* PROVIDED DATA:
>>>

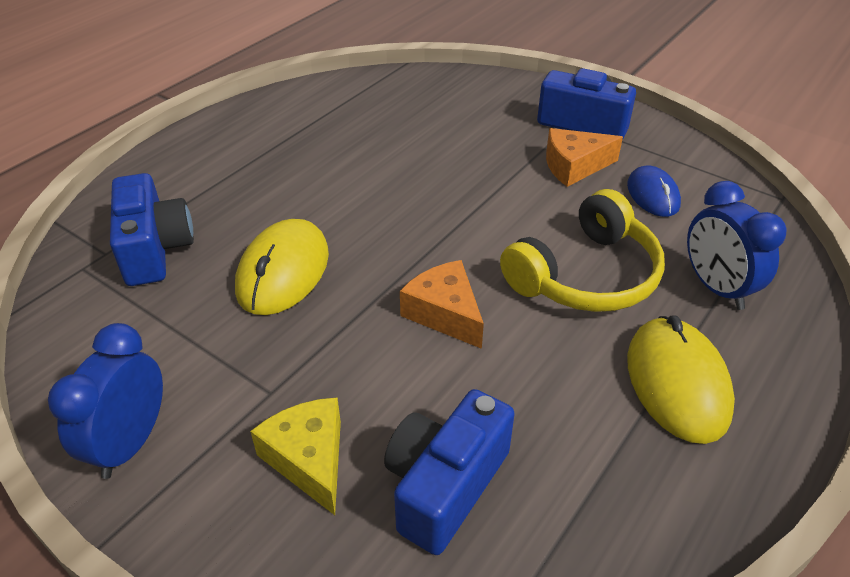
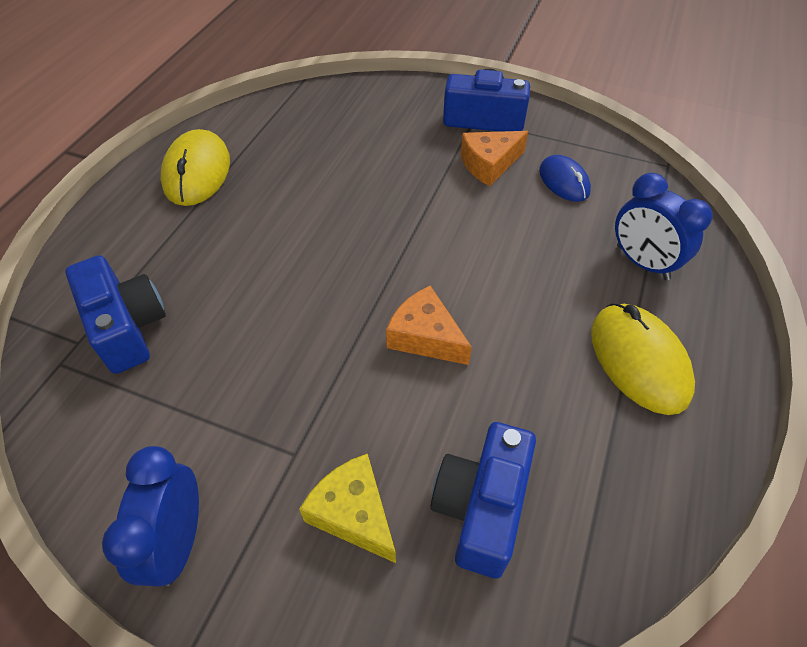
camera: 15 degrees left, 10 degrees up
(283, 272) = (263, 325): yellow mouse -> yellow mouse (197, 172)
(586, 275) = (533, 272): yellow headphones -> none

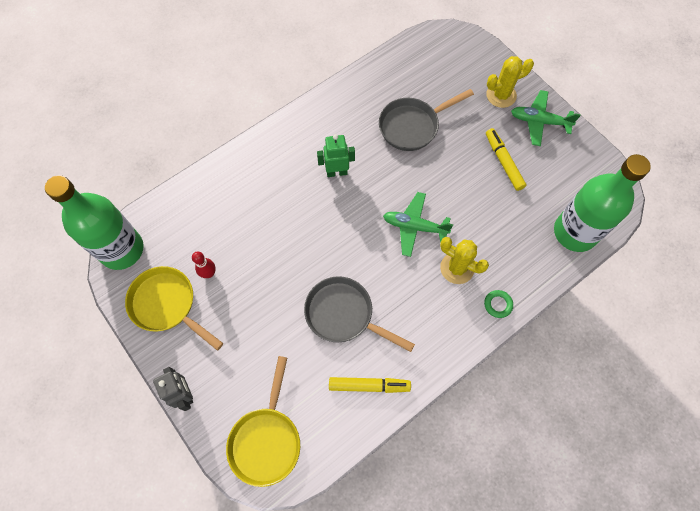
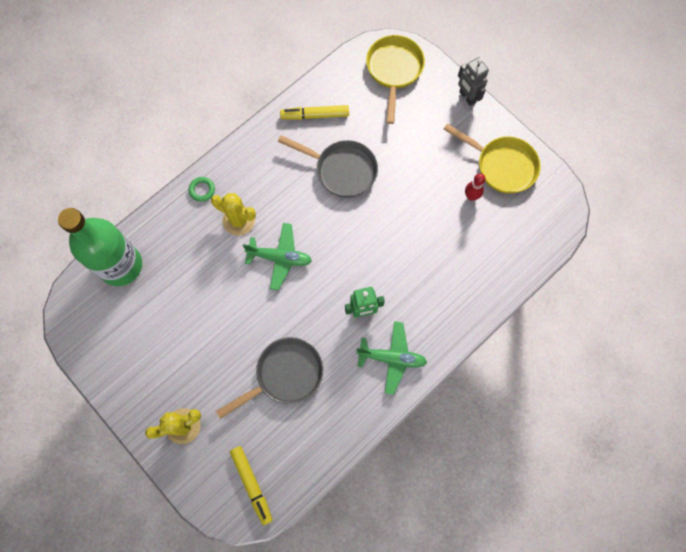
camera: 175 degrees right, 5 degrees up
(122, 249) = (559, 212): green bottle -> none
(503, 162) = (186, 338): yellow marker -> yellow marker (252, 485)
(539, 121) = (142, 393): green plane -> green plane (391, 358)

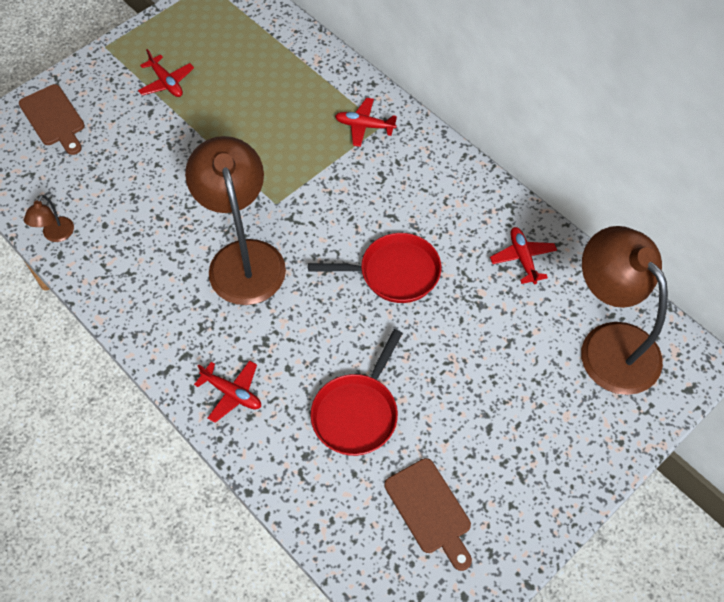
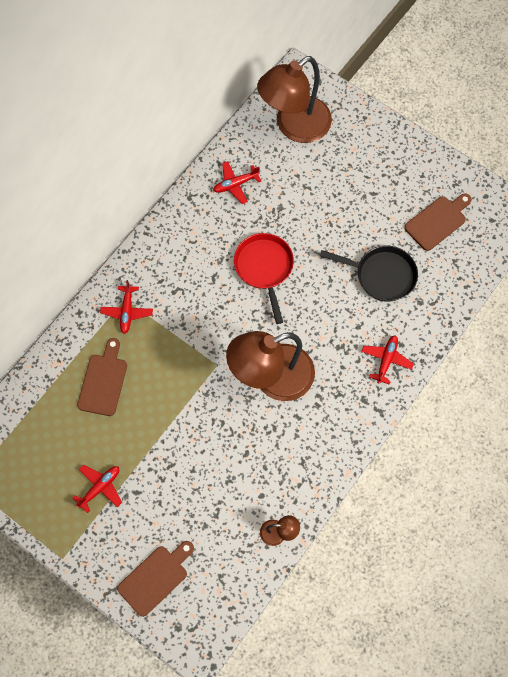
camera: 100 degrees left, 10 degrees up
(285, 97) = (103, 381): none -> brown cutting board
(357, 413) = (381, 275): red pan -> black pan

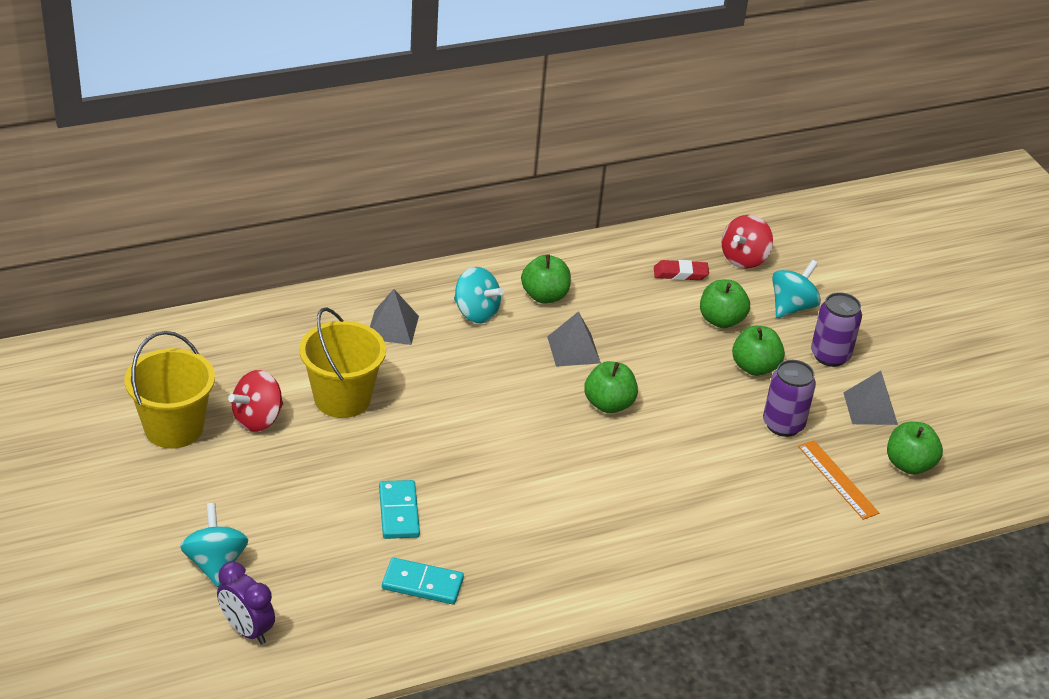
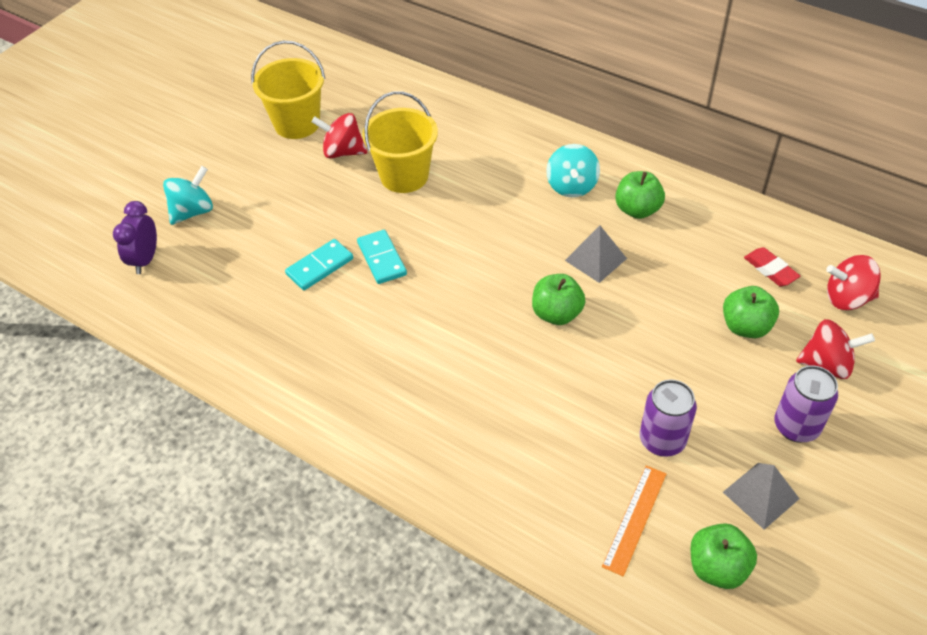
camera: 60 degrees right, 10 degrees up
(392, 327) = (504, 156): grey pyramid -> none
(422, 584) = (259, 319): turquoise domino -> turquoise domino (381, 259)
(754, 367) = (713, 381): green apple -> none
(792, 307) = (827, 364): turquoise spinning top -> red spinning top

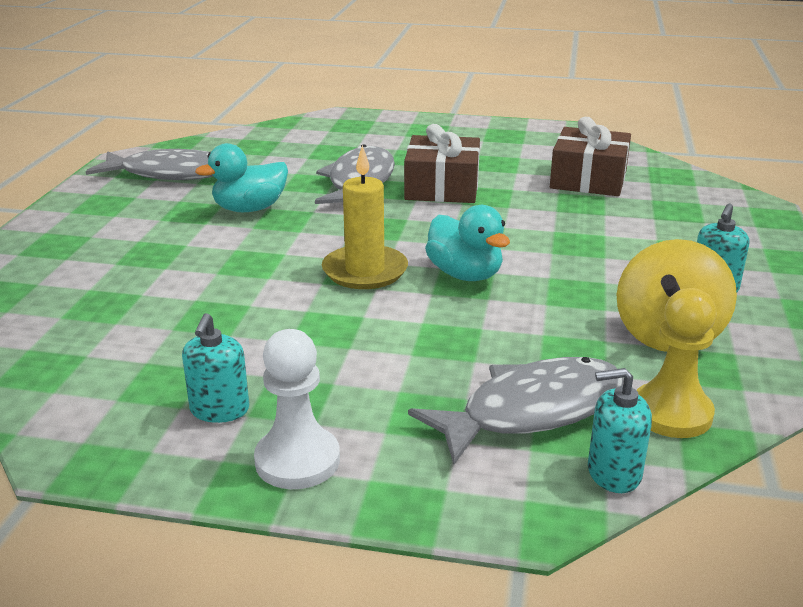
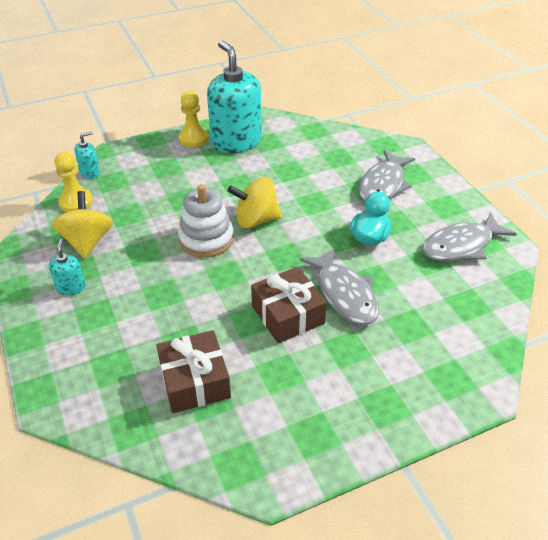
camera: 145 degrees right, 15 degrees up
(219, 410) = (236, 142): turquoise soap dispenser -> turquoise soap dispenser, size x2.31
(297, 460) = (193, 139): white pawn -> yellow pawn
(365, 271) = (256, 220): yellow candle -> yellow spinning top
(465, 274) = (206, 239): turquoise duck -> white stacking toy
(532, 411) = (129, 182): grey fish -> grey fish (383, 185)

<<<

Output only the lines from the one containing "(297, 460) = (193, 139): white" through the end of the material, please, exactly as they appear.

* RESPONSE:
(297, 460) = (193, 139): white pawn -> yellow pawn
(365, 271) = (256, 220): yellow candle -> yellow spinning top
(465, 274) = (206, 239): turquoise duck -> white stacking toy
(532, 411) = (129, 182): grey fish -> grey fish (383, 185)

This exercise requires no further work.